**Filas proporcionadas**
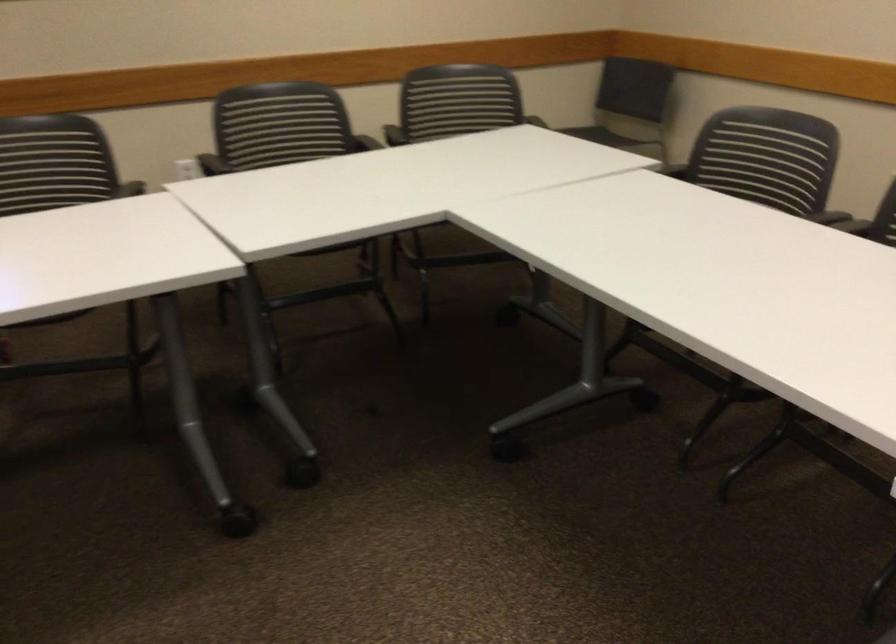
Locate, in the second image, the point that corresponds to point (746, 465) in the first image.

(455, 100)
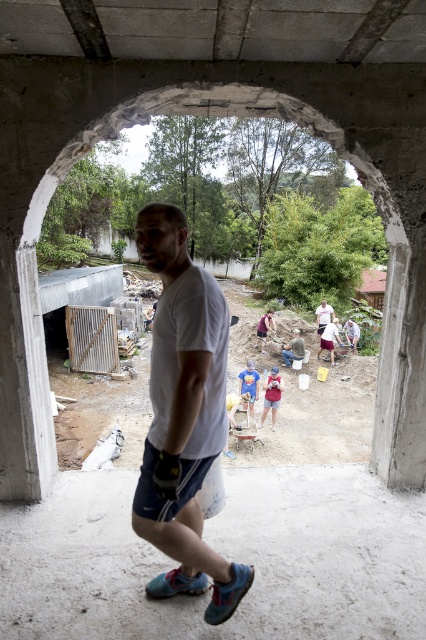
Can you confirm if concrete at center is positioned above blue denim shorts at center?

Yes.

Does point (39, 312) come behind point (284, 349)?

No, it is in front of (284, 349).

The image size is (426, 640). What do you see at coordinates (224, 113) in the screenshot?
I see `concrete at center` at bounding box center [224, 113].

Locate an element on the screen. concrete at center is located at coordinates (224, 113).

Based on the photo, which is more to the right, concrete at center or white matte t-shirt at center?

concrete at center

Can you confirm if concrete at center is positioned above white matte t-shirt at center?

Indeed, concrete at center is positioned over white matte t-shirt at center.

Is point (391, 257) more distant than point (135, 236)?

No, (391, 257) is closer to viewer.

Where is `concrete at center`? concrete at center is located at coordinates (224, 113).

Is white matte t-shirt at center behind blue denim shorts at center?

No, it is not.

Can you confirm if white matte t-shirt at center is positioned to the right of blue denim shorts at center?

In fact, white matte t-shirt at center is to the left of blue denim shorts at center.

Is point (154, 396) in front of point (294, 339)?

That is True.

This screenshot has width=426, height=640. Find the location of `white matte t-shirt at center`. white matte t-shirt at center is located at coordinates (184, 417).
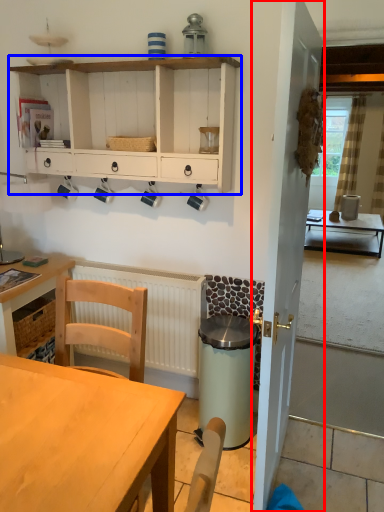
Question: Which object is closer to the camera taking this photo, door (highlighted by a red box) or cabinetry (highlighted by a blue box)?

Choices:
 (A) door
 (B) cabinetry

Answer: (A)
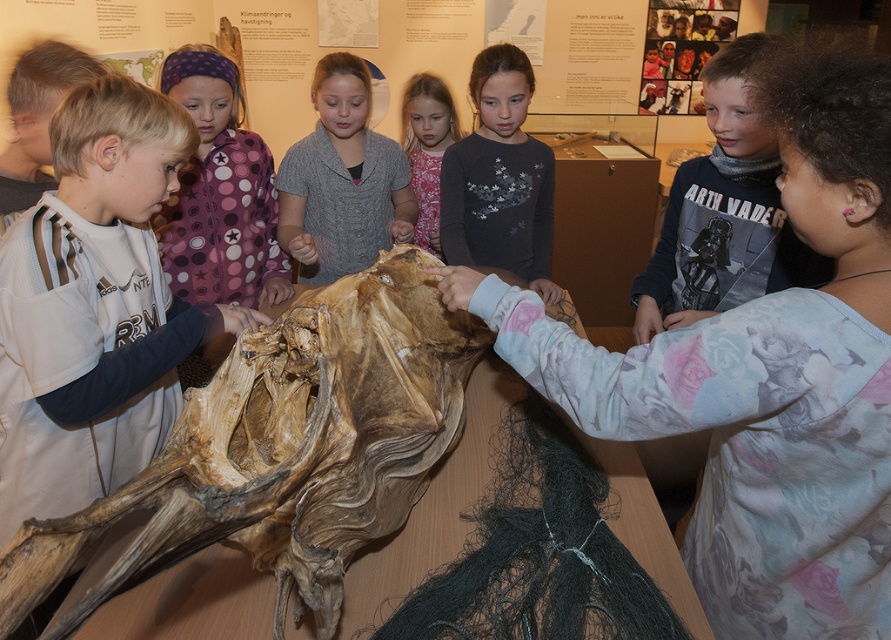
You are a photographer trying to capture a clear photo of the dark gray cotton shirt at center and the dark gray fabric shirt at center. Which of the two shirts should you focus on first to ensure both are in focus?

The dark gray cotton shirt at center is closer to the viewer than the dark gray fabric shirt at center, so you should focus on the dark gray cotton shirt at center first. This way, the depth of field will naturally include the dark gray fabric shirt at center in the background.

You are a tour guide leading a group of children at the museum. You notice two children wearing the purple dotted shirt at upper left and the gray matte sweater at center. Which child is standing more to the left side?

The purple dotted shirt at upper left is positioned on the left side of gray matte sweater at center, so the child wearing the purple dotted shirt at upper left is standing more to the left side.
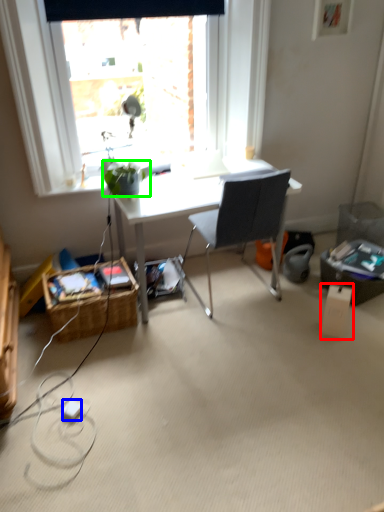
Question: Based on their relative distances, which object is farther from box (highlighted by a red box)? Choose from power outlet (highlighted by a blue box) and houseplant (highlighted by a green box).

Choices:
 (A) power outlet
 (B) houseplant

Answer: (A)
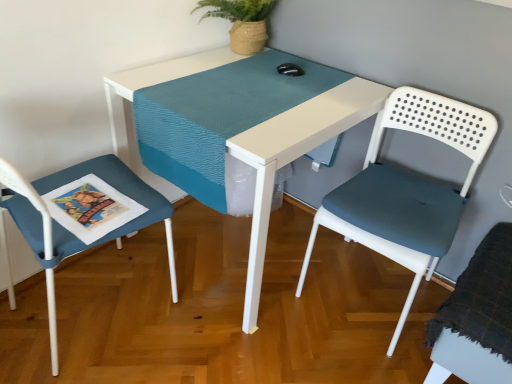
Question: Can you confirm if textured blue cushion at left, arranged as the 1th chair when viewed from the left, is bigger than teal woven runner at center?

Choices:
 (A) yes
 (B) no

Answer: (A)

Question: Considering the relative positions of textured blue cushion at left, arranged as the 1th chair when viewed from the left, and teal woven runner at center in the image provided, is textured blue cushion at left, arranged as the 1th chair when viewed from the left, to the left of teal woven runner at center from the viewer's perspective?

Choices:
 (A) no
 (B) yes

Answer: (B)

Question: Considering the relative sizes of textured blue cushion at left, which is the third chair from right to left, and teal woven runner at center in the image provided, is textured blue cushion at left, which is the third chair from right to left, taller than teal woven runner at center?

Choices:
 (A) no
 (B) yes

Answer: (B)

Question: Does textured blue cushion at left, arranged as the 1th chair when viewed from the left, have a smaller size compared to teal woven runner at center?

Choices:
 (A) no
 (B) yes

Answer: (A)

Question: Can we say textured blue cushion at left, which is the third chair from right to left, lies outside teal woven runner at center?

Choices:
 (A) yes
 (B) no

Answer: (A)

Question: From the image's perspective, is textured blue cushion at left, arranged as the 1th chair when viewed from the left, beneath teal woven runner at center?

Choices:
 (A) no
 (B) yes

Answer: (B)

Question: Can you see textured blue cushion at left, arranged as the 1th chair when viewed from the left, touching white plastic chair at right, which appears as the 2th chair when viewed from the left?

Choices:
 (A) no
 (B) yes

Answer: (A)

Question: Considering the relative sizes of textured blue cushion at left, arranged as the 1th chair when viewed from the left, and white plastic chair at right, which appears as the second chair when viewed from the right, in the image provided, is textured blue cushion at left, arranged as the 1th chair when viewed from the left, thinner than white plastic chair at right, which appears as the second chair when viewed from the right,?

Choices:
 (A) no
 (B) yes

Answer: (A)

Question: Does textured blue cushion at left, arranged as the 1th chair when viewed from the left, lie in front of white plastic chair at right, which appears as the 2th chair when viewed from the left?

Choices:
 (A) yes
 (B) no

Answer: (A)

Question: Does textured blue cushion at left, arranged as the 1th chair when viewed from the left, appear on the left side of white plastic chair at right, which appears as the second chair when viewed from the right?

Choices:
 (A) no
 (B) yes

Answer: (B)

Question: From the image's perspective, is textured blue cushion at left, which is the third chair from right to left, on top of white plastic chair at right, which appears as the second chair when viewed from the right?

Choices:
 (A) no
 (B) yes

Answer: (A)

Question: Is textured blue cushion at left, which is the third chair from right to left, completely or partially outside of white plastic chair at right, which appears as the second chair when viewed from the right?

Choices:
 (A) yes
 (B) no

Answer: (A)

Question: Considering the relative positions of teal woven runner at center and white plastic chair at right, which appears as the 2th chair when viewed from the left, in the image provided, is teal woven runner at center behind white plastic chair at right, which appears as the 2th chair when viewed from the left,?

Choices:
 (A) no
 (B) yes

Answer: (B)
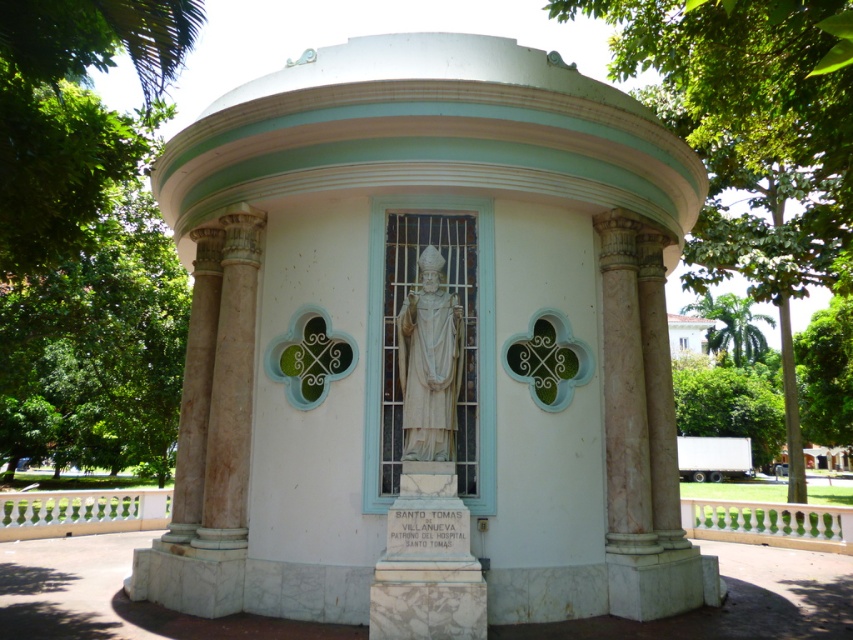
You are standing in a park and want to take a photo of the green leafy tree at center. If your camera is 11.03 feet away from the tree, is that the recommended distance for capturing the entire tree in the frame?

The green leafy tree at center and camera are 11.03 feet apart, so yes, the camera is at the recommended distance to capture the entire tree in the frame.

You are planning to place a new bench in the garden so that it can be seen from both the green leafy tree at center and the white marble statue at center. Based on their widths, which object would allow the bench to be placed closer to it while still being visible from both?

The bench should be placed closer to the white marble statue at center because it is narrower than the green leafy tree at center, allowing for a better viewing angle from both objects.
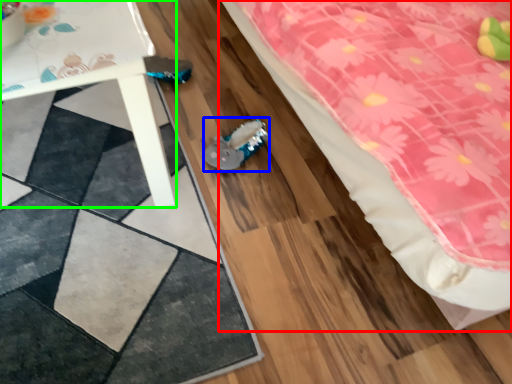
Question: Which object is positioned closest to bed (highlighted by a red box)? Select from stuff (highlighted by a blue box) and table (highlighted by a green box).

Choices:
 (A) stuff
 (B) table

Answer: (A)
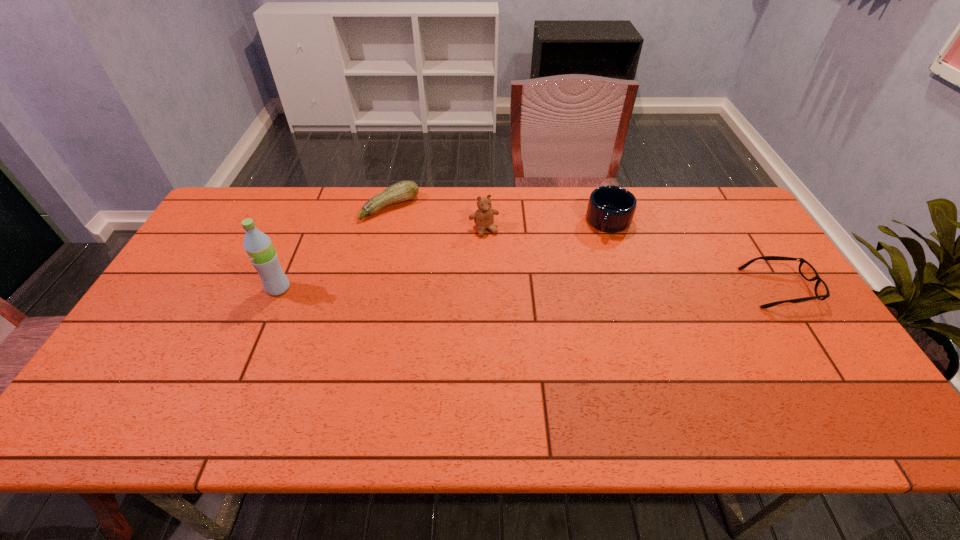
What are the coordinates of `vacant position located 0.220m on the back of the water bottle` in the screenshot? It's located at (303, 230).

This screenshot has width=960, height=540. I want to click on vacant area situated 0.120m on the face of the teddy bear, so click(500, 263).

What are the coordinates of `vacant space located on the face of the teddy bear` in the screenshot? It's located at (500, 263).

You are a GUI agent. You are given a task and a screenshot of the screen. Output one action in this format:
    pyautogui.click(x=<x>, y=<y>)
    Task: Click on the free space located 0.170m on the face of the teddy bear
    
    Given the screenshot: What is the action you would take?
    pyautogui.click(x=506, y=275)

Identify the location of vacant area located 0.290m at the stem end of the zucchini. (455, 269).

I want to click on free location located 0.200m at the stem end of the zucchini, so click(x=438, y=253).

Where is `vacant point located at the stem end of the zucchini`? This screenshot has height=540, width=960. vacant point located at the stem end of the zucchini is located at coordinates (461, 275).

The width and height of the screenshot is (960, 540). Identify the location of vacant region located 0.230m with the handle on the side of the third shortest object. (585, 286).

The height and width of the screenshot is (540, 960). I want to click on blank area located with the handle on the side of the third shortest object, so click(576, 308).

The width and height of the screenshot is (960, 540). I want to click on vacant space located 0.120m with the handle on the side of the third shortest object, so click(x=594, y=261).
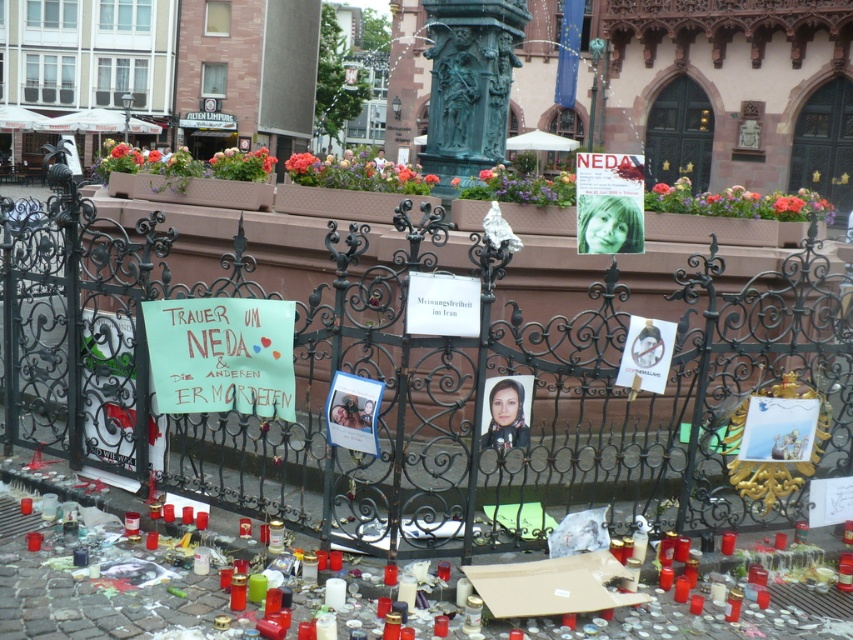
Is black wrought iron fence at center smaller than matte paper poster at center?

No.

Measure the distance between black wrought iron fence at center and camera.

black wrought iron fence at center is 9.79 meters away from camera.

Locate an element on the screen. The image size is (853, 640). black wrought iron fence at center is located at coordinates (415, 387).

How distant is matte paper poster at center from matte paper photo frame at center?

A distance of 6.92 feet exists between matte paper poster at center and matte paper photo frame at center.

Is matte paper poster at center shorter than matte paper photo frame at center?

Incorrect, matte paper poster at center's height does not fall short of matte paper photo frame at center's.

Does point (595, 157) come farther from viewer compared to point (367, 451)?

Yes, point (595, 157) is farther from viewer.

You are a GUI agent. You are given a task and a screenshot of the screen. Output one action in this format:
    pyautogui.click(x=<x>, y=<y>)
    Task: Click on the matte paper poster at center
    The image size is (853, 640).
    Given the screenshot: What is the action you would take?
    pyautogui.click(x=608, y=204)

Does green patinated bronze statue at center appear on the left side of matte paper poster at center?

Indeed, green patinated bronze statue at center is positioned on the left side of matte paper poster at center.

Between green patinated bronze statue at center and matte paper poster at center, which one appears on the left side from the viewer's perspective?

Positioned to the left is green patinated bronze statue at center.

Locate an element on the screen. green patinated bronze statue at center is located at coordinates (469, 84).

In order to click on green patinated bronze statue at center in this screenshot , I will do `click(469, 84)`.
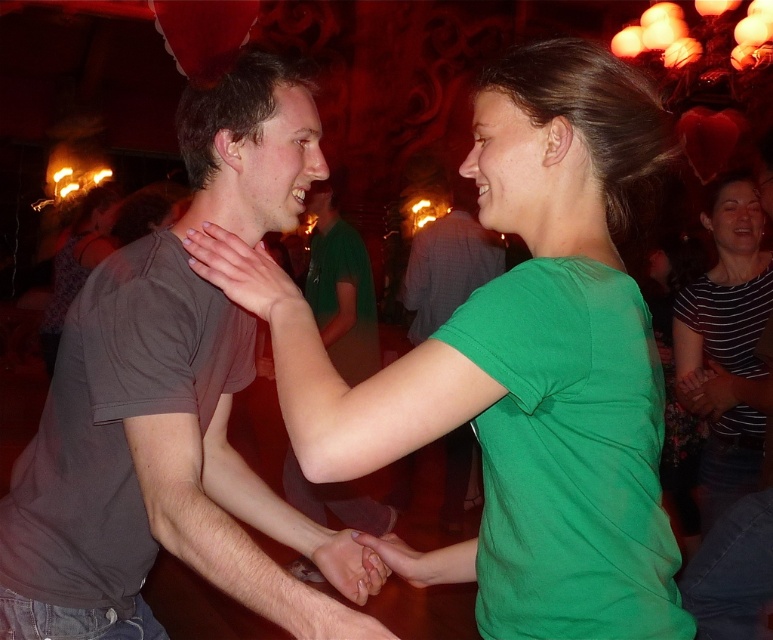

**Trabajo requerido**
Reproduzca sin modificaciones las líneas que comienzan en la que contiene "This screenshot has width=960, height=540." y terminan en la que contiene "I want to click on free", incluidas ambas.

**Respuesta del ejercicio**
This screenshot has width=960, height=540. I want to click on vacant area situated 0.120m on the face of the teddy bear, so click(500, 263).

What are the coordinates of `vacant space located on the face of the teddy bear` in the screenshot? It's located at (500, 263).

You are a GUI agent. You are given a task and a screenshot of the screen. Output one action in this format:
    pyautogui.click(x=<x>, y=<y>)
    Task: Click on the free space located 0.170m on the face of the teddy bear
    
    Given the screenshot: What is the action you would take?
    pyautogui.click(x=506, y=275)

Identify the location of vacant area located 0.290m at the stem end of the zucchini. (455, 269).

I want to click on free location located 0.200m at the stem end of the zucchini, so click(x=438, y=253).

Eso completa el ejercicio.